# [Task goal]
Please copy every line below that contains the string "SCALE".

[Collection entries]
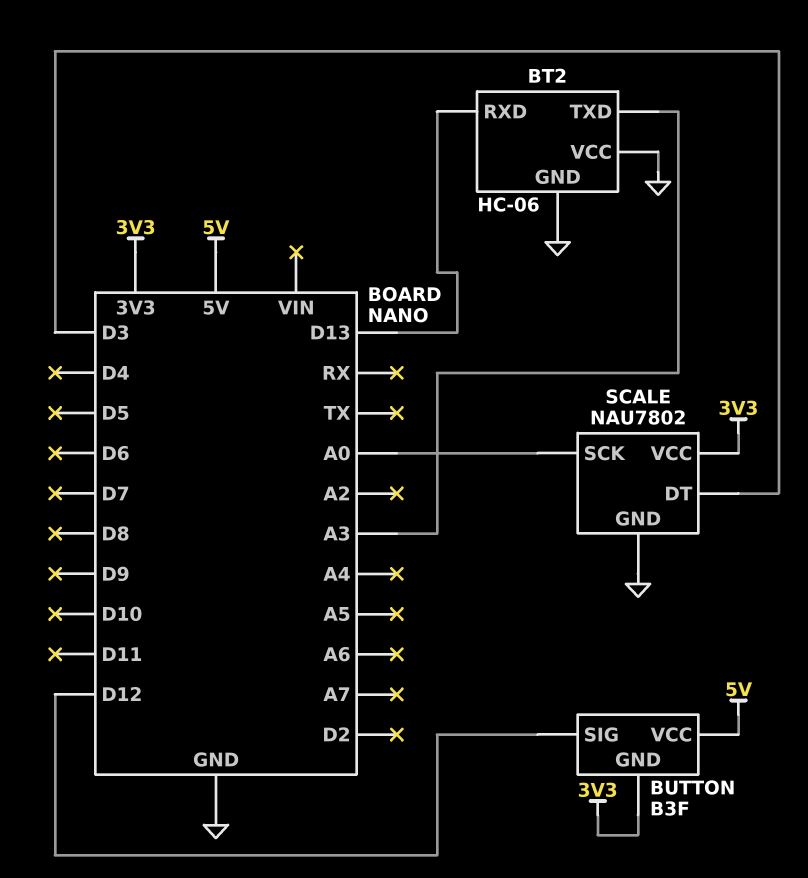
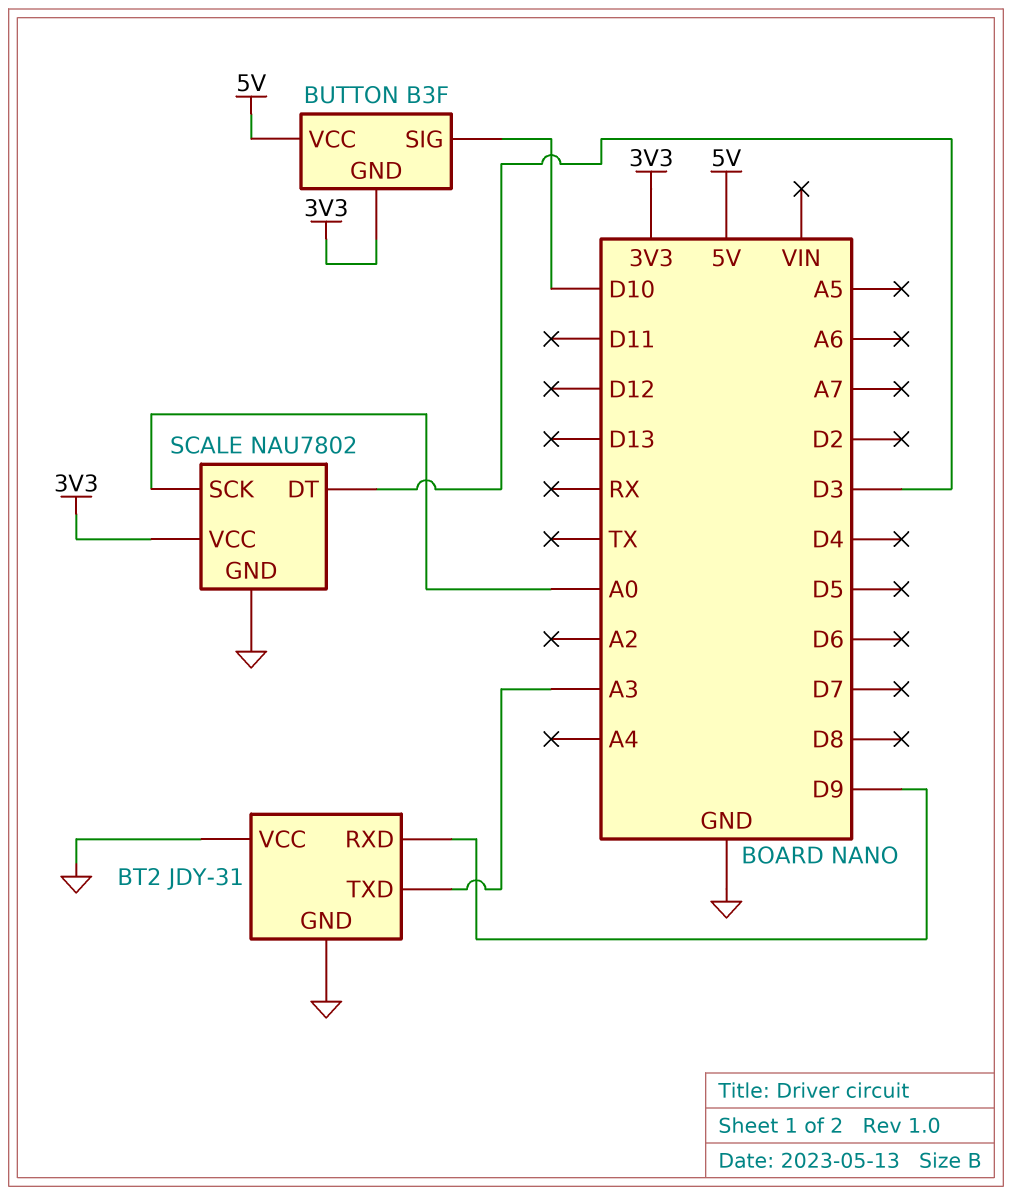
BT2: HC-06 -> JDY-31
BT2 pin RXD: D13 -> D9
BUTTON pin SIG: D12 -> D10

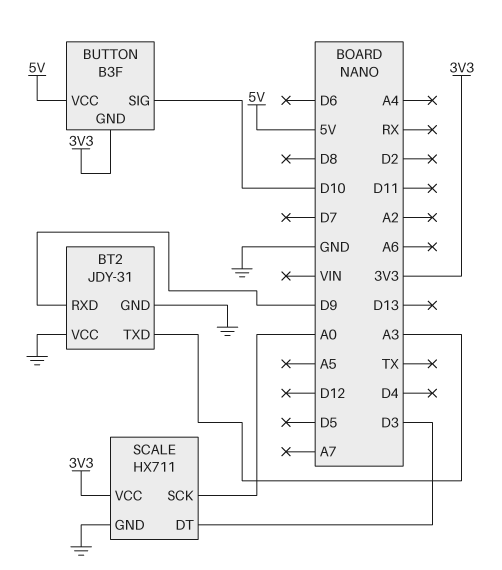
SCALE: NAU7802 -> HX711

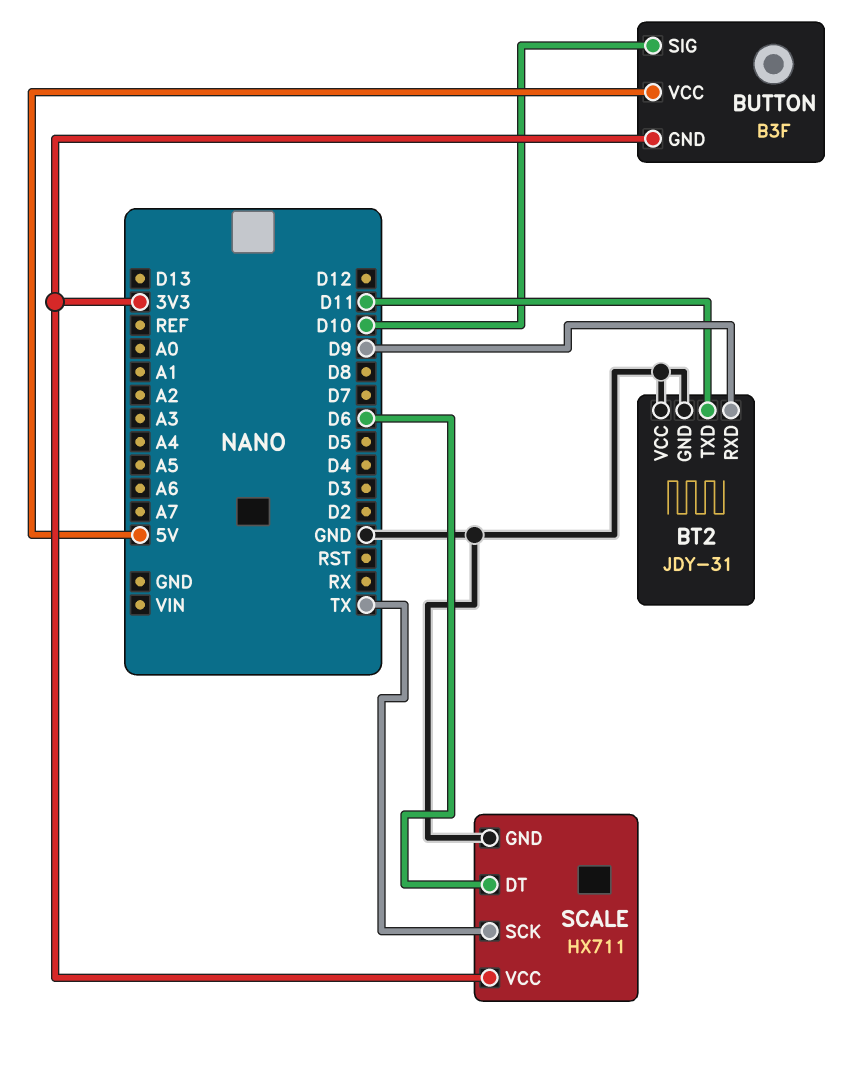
BT2 pin TXD: A3 -> D11
SCALE pin DT: D3 -> D6
SCALE pin SCK: A0 -> TX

# [Result below]
SCALE: NAU7802 -> HX711
SCALE pin DT: D3 -> D6
SCALE pin SCK: A0 -> TX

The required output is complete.